◆ DESCRIPTION OF THE TASK: Repeat precisely the span of lines below that opens with the line containing "blue diamond: (202, 146) -> (225, 160), moved" and closes with the line containing "yellow line: (63, 30) -> (83, 19), moved", both included.

◆ RECORDS TO PROCESS:
----

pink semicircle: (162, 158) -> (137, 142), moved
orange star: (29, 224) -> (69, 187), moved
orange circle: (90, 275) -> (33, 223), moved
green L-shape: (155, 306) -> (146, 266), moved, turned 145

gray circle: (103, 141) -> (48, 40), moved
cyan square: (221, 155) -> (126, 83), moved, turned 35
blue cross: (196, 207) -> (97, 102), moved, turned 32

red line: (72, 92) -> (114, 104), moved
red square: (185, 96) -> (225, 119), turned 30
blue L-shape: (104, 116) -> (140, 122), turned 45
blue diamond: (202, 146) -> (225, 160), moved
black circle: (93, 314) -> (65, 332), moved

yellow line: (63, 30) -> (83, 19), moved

----

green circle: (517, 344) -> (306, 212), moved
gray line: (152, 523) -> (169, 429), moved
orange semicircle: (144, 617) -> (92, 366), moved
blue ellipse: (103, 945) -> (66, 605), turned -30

----

◆ SOLVED EXERCISE:
blue diamond: (202, 146) -> (225, 160), moved
black circle: (93, 314) -> (65, 332), moved

yellow line: (63, 30) -> (83, 19), moved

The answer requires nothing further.